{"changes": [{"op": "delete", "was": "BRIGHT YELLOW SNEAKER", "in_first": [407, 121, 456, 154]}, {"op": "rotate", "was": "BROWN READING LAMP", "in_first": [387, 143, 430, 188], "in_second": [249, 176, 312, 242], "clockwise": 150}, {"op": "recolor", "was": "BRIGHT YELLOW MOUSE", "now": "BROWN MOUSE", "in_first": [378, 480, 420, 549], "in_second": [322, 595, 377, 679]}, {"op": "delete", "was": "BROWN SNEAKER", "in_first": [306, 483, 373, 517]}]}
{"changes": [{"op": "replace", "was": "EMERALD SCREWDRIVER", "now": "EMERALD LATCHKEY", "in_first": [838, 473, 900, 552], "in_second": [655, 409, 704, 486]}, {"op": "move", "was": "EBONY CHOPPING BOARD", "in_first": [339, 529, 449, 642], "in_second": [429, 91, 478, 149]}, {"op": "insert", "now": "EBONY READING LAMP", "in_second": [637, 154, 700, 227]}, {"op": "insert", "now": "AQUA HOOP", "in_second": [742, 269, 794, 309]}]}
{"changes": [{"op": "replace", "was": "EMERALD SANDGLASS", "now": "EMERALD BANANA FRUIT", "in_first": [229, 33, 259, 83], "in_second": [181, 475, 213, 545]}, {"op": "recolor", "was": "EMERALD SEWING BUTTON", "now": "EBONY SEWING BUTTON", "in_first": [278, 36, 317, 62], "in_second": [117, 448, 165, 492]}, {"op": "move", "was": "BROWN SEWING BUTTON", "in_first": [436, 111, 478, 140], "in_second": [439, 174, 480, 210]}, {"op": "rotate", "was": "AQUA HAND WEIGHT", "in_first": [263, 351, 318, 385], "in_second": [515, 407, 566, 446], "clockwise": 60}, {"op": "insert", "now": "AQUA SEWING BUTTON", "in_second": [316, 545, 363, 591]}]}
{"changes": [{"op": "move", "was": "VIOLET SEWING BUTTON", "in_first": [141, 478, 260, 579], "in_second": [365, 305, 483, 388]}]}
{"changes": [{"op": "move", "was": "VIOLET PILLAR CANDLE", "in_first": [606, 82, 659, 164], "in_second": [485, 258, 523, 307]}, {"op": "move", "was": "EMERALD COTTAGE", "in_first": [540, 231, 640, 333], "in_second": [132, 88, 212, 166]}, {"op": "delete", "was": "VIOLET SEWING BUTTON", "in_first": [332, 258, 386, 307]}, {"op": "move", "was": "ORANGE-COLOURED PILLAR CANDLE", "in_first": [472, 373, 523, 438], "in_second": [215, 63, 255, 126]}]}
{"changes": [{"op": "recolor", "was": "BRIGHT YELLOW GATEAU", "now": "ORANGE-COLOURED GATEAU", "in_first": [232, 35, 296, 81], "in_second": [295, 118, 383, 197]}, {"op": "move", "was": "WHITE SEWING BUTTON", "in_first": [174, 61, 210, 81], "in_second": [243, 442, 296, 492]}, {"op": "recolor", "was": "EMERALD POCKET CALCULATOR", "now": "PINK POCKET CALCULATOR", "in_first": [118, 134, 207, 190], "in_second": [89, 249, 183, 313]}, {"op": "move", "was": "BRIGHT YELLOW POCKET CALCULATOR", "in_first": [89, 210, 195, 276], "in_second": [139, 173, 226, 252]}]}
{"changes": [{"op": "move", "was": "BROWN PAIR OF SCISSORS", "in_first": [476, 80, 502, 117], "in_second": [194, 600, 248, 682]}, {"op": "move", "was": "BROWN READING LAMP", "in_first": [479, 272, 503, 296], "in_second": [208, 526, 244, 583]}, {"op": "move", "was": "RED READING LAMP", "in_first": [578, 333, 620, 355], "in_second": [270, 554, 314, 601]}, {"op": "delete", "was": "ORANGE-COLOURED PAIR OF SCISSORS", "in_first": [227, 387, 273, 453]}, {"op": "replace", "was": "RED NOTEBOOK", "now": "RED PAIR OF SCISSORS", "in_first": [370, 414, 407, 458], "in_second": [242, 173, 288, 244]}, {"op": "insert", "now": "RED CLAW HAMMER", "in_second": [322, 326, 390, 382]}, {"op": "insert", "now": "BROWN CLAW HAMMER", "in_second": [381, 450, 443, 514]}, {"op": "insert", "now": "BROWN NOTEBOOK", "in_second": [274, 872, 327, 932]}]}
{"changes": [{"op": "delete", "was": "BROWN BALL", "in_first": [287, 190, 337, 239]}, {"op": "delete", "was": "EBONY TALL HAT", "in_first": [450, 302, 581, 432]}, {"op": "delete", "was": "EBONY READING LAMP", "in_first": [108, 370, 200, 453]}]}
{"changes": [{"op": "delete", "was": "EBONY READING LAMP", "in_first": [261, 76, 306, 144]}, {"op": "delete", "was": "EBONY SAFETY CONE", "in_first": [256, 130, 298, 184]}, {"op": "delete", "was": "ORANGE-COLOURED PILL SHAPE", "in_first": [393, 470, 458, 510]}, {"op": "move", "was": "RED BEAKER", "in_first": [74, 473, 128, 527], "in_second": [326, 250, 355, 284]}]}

■ ■ ■ ■ ■ ■ ■

*Aim of the task*
Repeating the listing in full, word for word, is the required output.

*Task output*
{"changes": [{"op": "delete", "was": "BRIGHT YELLOW SNEAKER", "in_first": [407, 121, 456, 154]}, {"op": "rotate", "was": "BROWN READING LAMP", "in_first": [387, 143, 430, 188], "in_second": [249, 176, 312, 242], "clockwise": 150}, {"op": "recolor", "was": "BRIGHT YELLOW MOUSE", "now": "BROWN MOUSE", "in_first": [378, 480, 420, 549], "in_second": [322, 595, 377, 679]}, {"op": "delete", "was": "BROWN SNEAKER", "in_first": [306, 483, 373, 517]}]}
{"changes": [{"op": "replace", "was": "EMERALD SCREWDRIVER", "now": "EMERALD LATCHKEY", "in_first": [838, 473, 900, 552], "in_second": [655, 409, 704, 486]}, {"op": "move", "was": "EBONY CHOPPING BOARD", "in_first": [339, 529, 449, 642], "in_second": [429, 91, 478, 149]}, {"op": "insert", "now": "EBONY READING LAMP", "in_second": [637, 154, 700, 227]}, {"op": "insert", "now": "AQUA HOOP", "in_second": [742, 269, 794, 309]}]}
{"changes": [{"op": "replace", "was": "EMERALD SANDGLASS", "now": "EMERALD BANANA FRUIT", "in_first": [229, 33, 259, 83], "in_second": [181, 475, 213, 545]}, {"op": "recolor", "was": "EMERALD SEWING BUTTON", "now": "EBONY SEWING BUTTON", "in_first": [278, 36, 317, 62], "in_second": [117, 448, 165, 492]}, {"op": "move", "was": "BROWN SEWING BUTTON", "in_first": [436, 111, 478, 140], "in_second": [439, 174, 480, 210]}, {"op": "rotate", "was": "AQUA HAND WEIGHT", "in_first": [263, 351, 318, 385], "in_second": [515, 407, 566, 446], "clockwise": 60}, {"op": "insert", "now": "AQUA SEWING BUTTON", "in_second": [316, 545, 363, 591]}]}
{"changes": [{"op": "move", "was": "VIOLET SEWING BUTTON", "in_first": [141, 478, 260, 579], "in_second": [365, 305, 483, 388]}]}
{"changes": [{"op": "move", "was": "VIOLET PILLAR CANDLE", "in_first": [606, 82, 659, 164], "in_second": [485, 258, 523, 307]}, {"op": "move", "was": "EMERALD COTTAGE", "in_first": [540, 231, 640, 333], "in_second": [132, 88, 212, 166]}, {"op": "delete", "was": "VIOLET SEWING BUTTON", "in_first": [332, 258, 386, 307]}, {"op": "move", "was": "ORANGE-COLOURED PILLAR CANDLE", "in_first": [472, 373, 523, 438], "in_second": [215, 63, 255, 126]}]}
{"changes": [{"op": "recolor", "was": "BRIGHT YELLOW GATEAU", "now": "ORANGE-COLOURED GATEAU", "in_first": [232, 35, 296, 81], "in_second": [295, 118, 383, 197]}, {"op": "move", "was": "WHITE SEWING BUTTON", "in_first": [174, 61, 210, 81], "in_second": [243, 442, 296, 492]}, {"op": "recolor", "was": "EMERALD POCKET CALCULATOR", "now": "PINK POCKET CALCULATOR", "in_first": [118, 134, 207, 190], "in_second": [89, 249, 183, 313]}, {"op": "move", "was": "BRIGHT YELLOW POCKET CALCULATOR", "in_first": [89, 210, 195, 276], "in_second": [139, 173, 226, 252]}]}
{"changes": [{"op": "move", "was": "BROWN PAIR OF SCISSORS", "in_first": [476, 80, 502, 117], "in_second": [194, 600, 248, 682]}, {"op": "move", "was": "BROWN READING LAMP", "in_first": [479, 272, 503, 296], "in_second": [208, 526, 244, 583]}, {"op": "move", "was": "RED READING LAMP", "in_first": [578, 333, 620, 355], "in_second": [270, 554, 314, 601]}, {"op": "delete", "was": "ORANGE-COLOURED PAIR OF SCISSORS", "in_first": [227, 387, 273, 453]}, {"op": "replace", "was": "RED NOTEBOOK", "now": "RED PAIR OF SCISSORS", "in_first": [370, 414, 407, 458], "in_second": [242, 173, 288, 244]}, {"op": "insert", "now": "RED CLAW HAMMER", "in_second": [322, 326, 390, 382]}, {"op": "insert", "now": "BROWN CLAW HAMMER", "in_second": [381, 450, 443, 514]}, {"op": "insert", "now": "BROWN NOTEBOOK", "in_second": [274, 872, 327, 932]}]}
{"changes": [{"op": "delete", "was": "BROWN BALL", "in_first": [287, 190, 337, 239]}, {"op": "delete", "was": "EBONY TALL HAT", "in_first": [450, 302, 581, 432]}, {"op": "delete", "was": "EBONY READING LAMP", "in_first": [108, 370, 200, 453]}]}
{"changes": [{"op": "delete", "was": "EBONY READING LAMP", "in_first": [261, 76, 306, 144]}, {"op": "delete", "was": "EBONY SAFETY CONE", "in_first": [256, 130, 298, 184]}, {"op": "delete", "was": "ORANGE-COLOURED PILL SHAPE", "in_first": [393, 470, 458, 510]}, {"op": "move", "was": "RED BEAKER", "in_first": [74, 473, 128, 527], "in_second": [326, 250, 355, 284]}]}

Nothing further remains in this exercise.